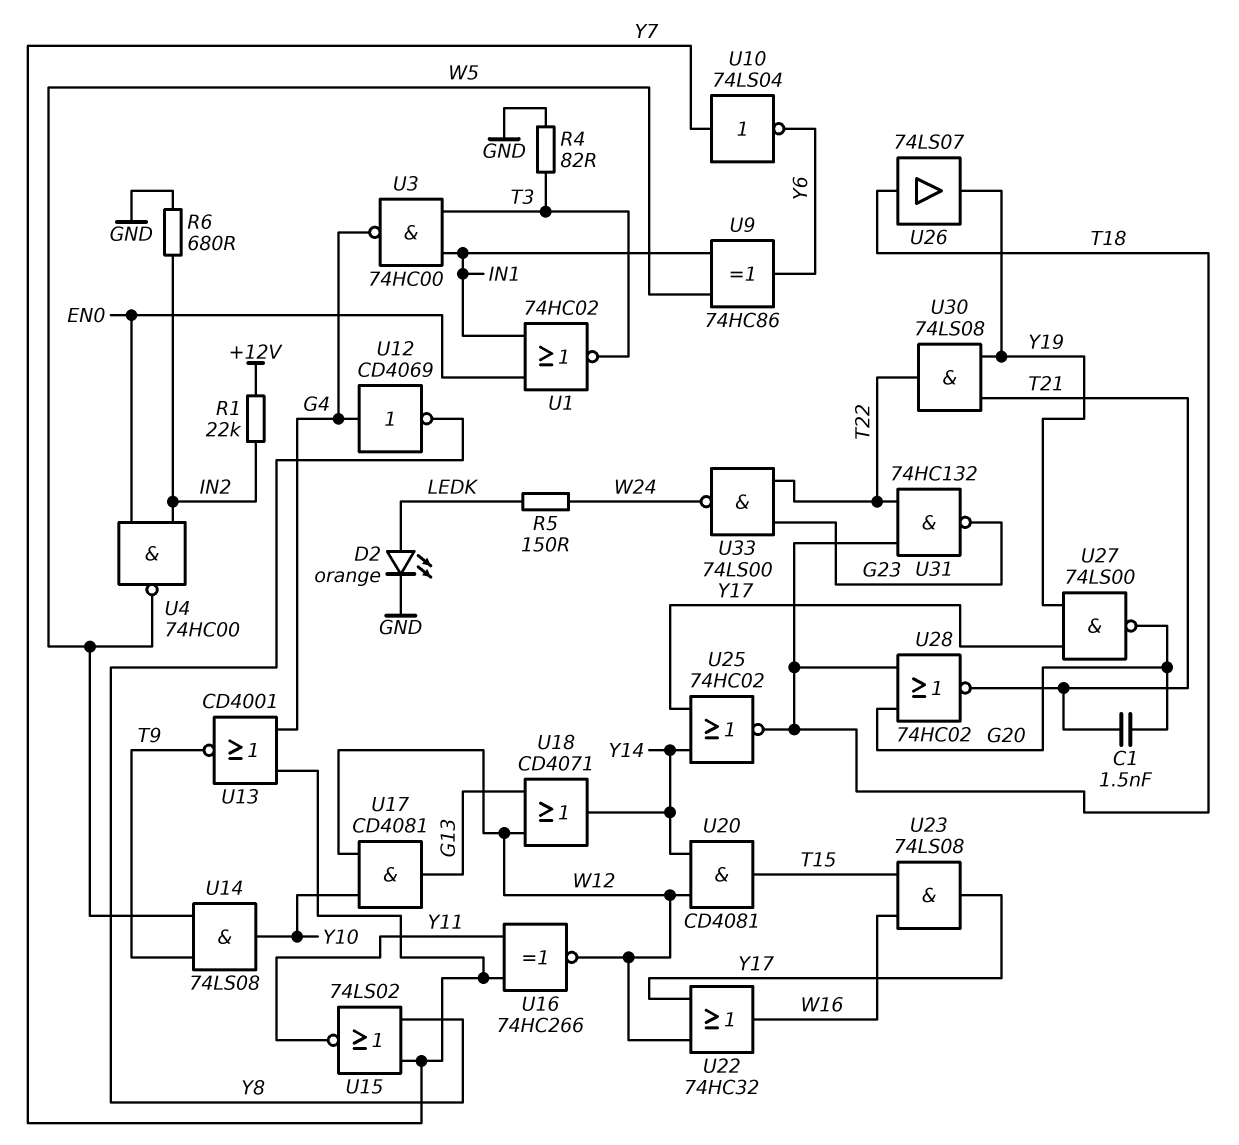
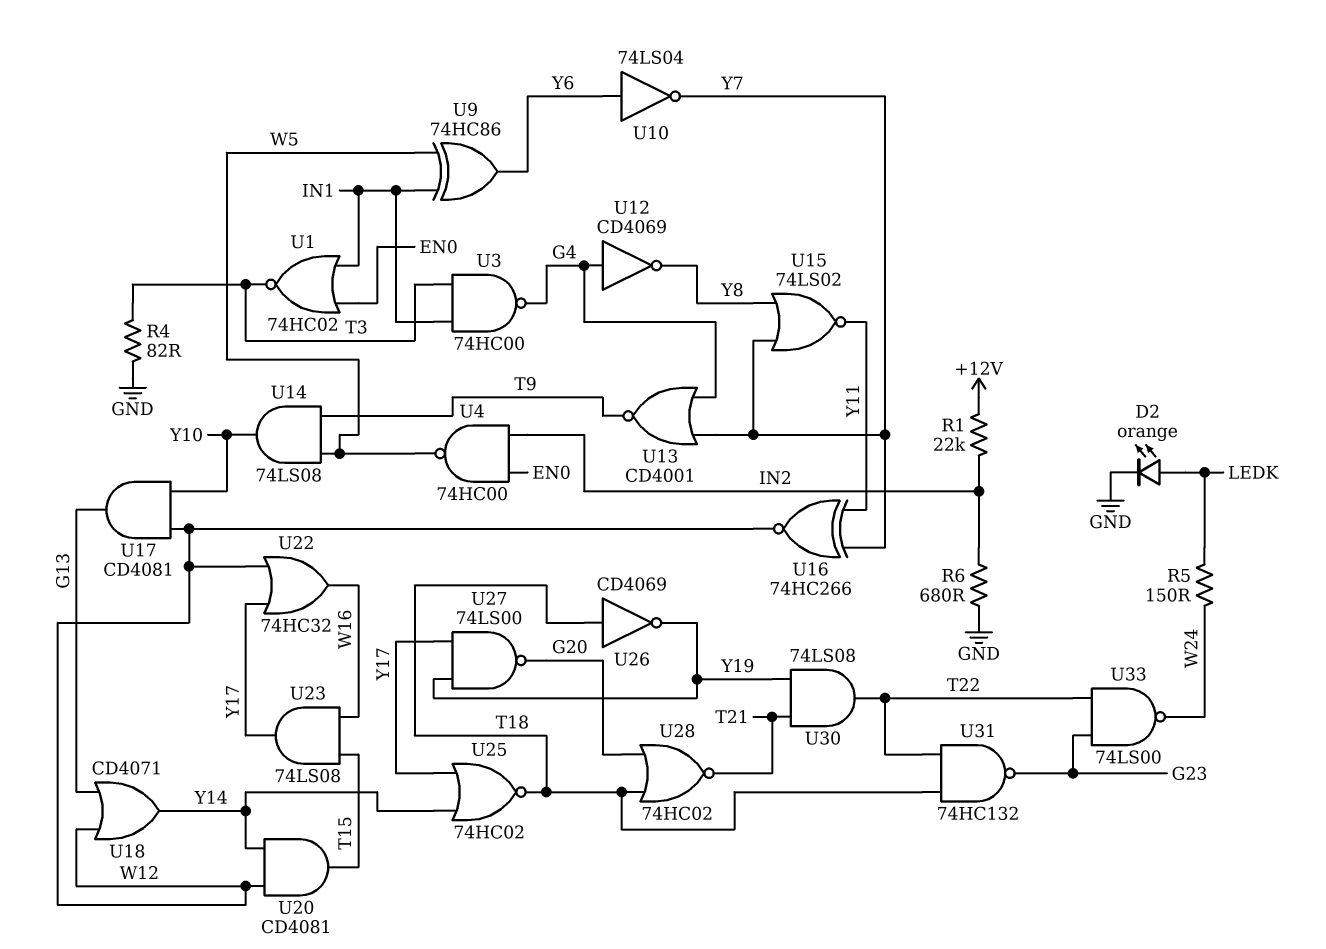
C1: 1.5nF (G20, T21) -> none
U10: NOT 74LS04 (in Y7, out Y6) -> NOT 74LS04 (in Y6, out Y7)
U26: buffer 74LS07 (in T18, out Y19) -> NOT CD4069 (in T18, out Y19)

* * *

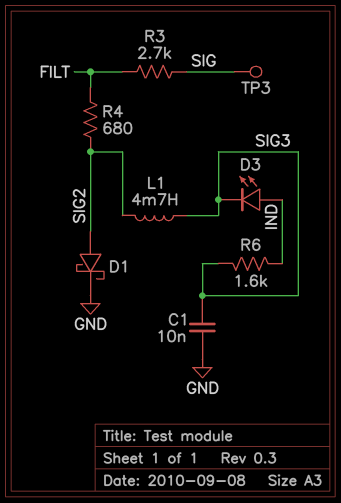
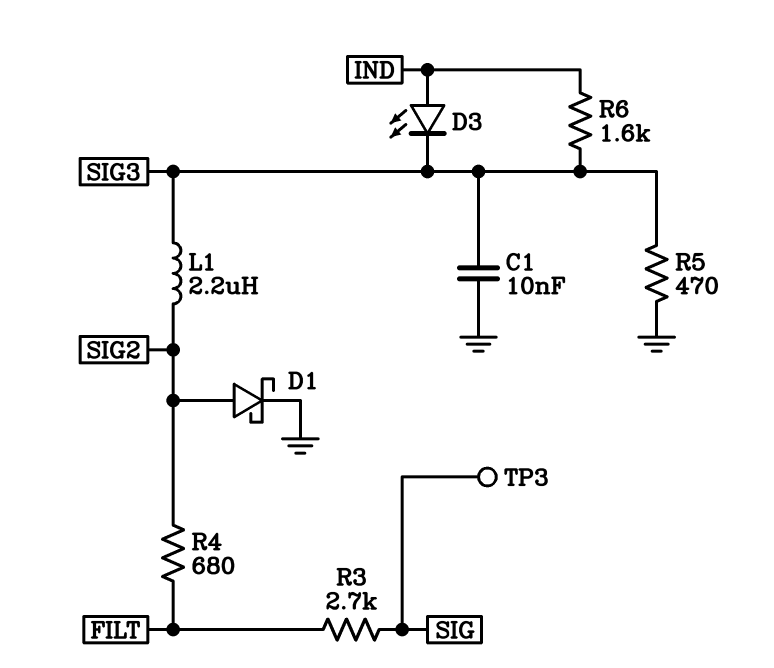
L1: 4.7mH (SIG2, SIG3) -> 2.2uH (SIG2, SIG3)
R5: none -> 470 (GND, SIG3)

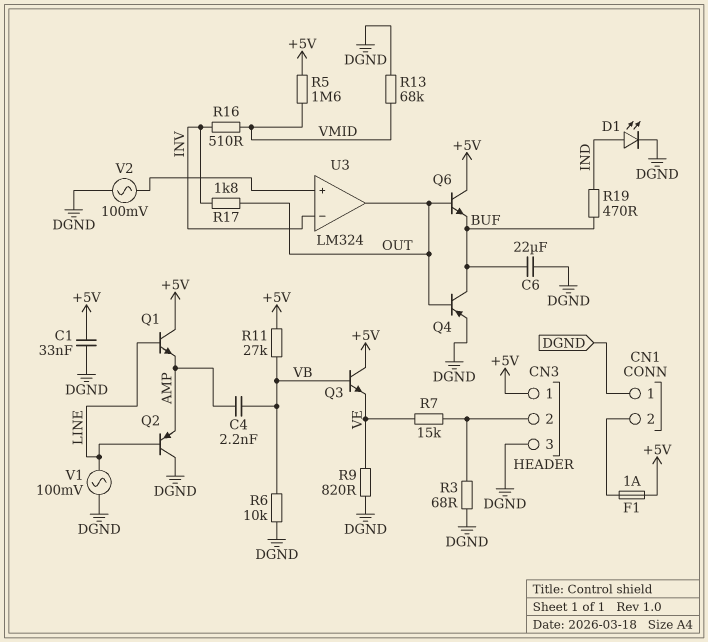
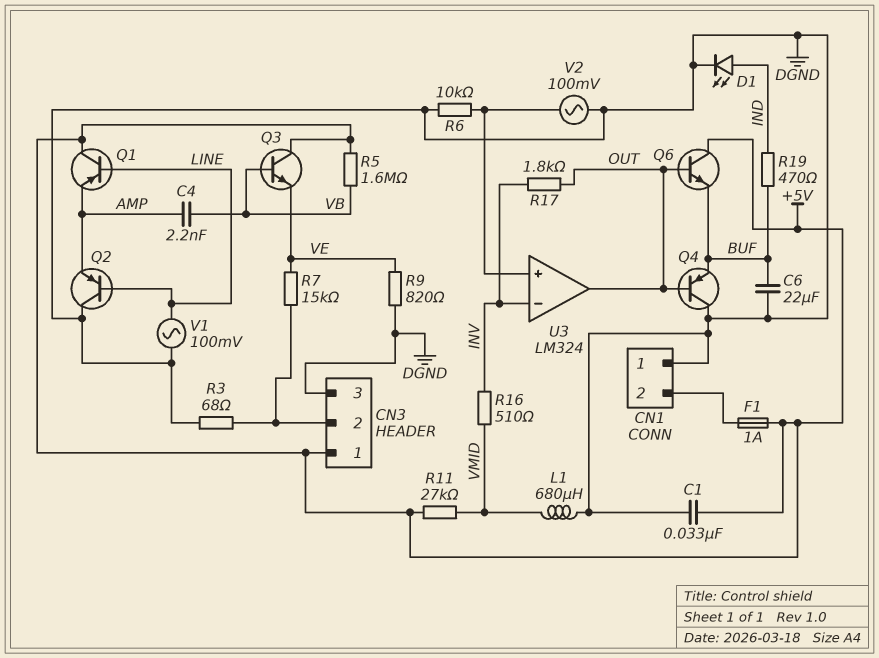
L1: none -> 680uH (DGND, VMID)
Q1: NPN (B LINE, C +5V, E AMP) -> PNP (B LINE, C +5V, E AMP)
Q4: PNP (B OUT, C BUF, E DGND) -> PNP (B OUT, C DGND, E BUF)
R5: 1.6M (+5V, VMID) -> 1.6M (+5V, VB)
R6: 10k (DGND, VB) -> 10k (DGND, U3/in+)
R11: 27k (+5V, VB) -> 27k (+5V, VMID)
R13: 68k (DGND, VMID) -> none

---

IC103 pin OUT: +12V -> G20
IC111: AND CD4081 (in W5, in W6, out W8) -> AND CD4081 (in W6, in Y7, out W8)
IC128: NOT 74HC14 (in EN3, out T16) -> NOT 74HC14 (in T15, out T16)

PROMPT
Restate word for word the lines of the data above, starting at the line containing "IC103 pin OUT: +12V -> G20" and ending at the line containing "IC128: NOT 74HC14", both included, and nothing more.

SOLUTION TO THIS PROBLEM
IC103 pin OUT: +12V -> G20
IC111: AND CD4081 (in W5, in W6, out W8) -> AND CD4081 (in W6, in Y7, out W8)
IC128: NOT 74HC14 (in EN3, out T16) -> NOT 74HC14 (in T15, out T16)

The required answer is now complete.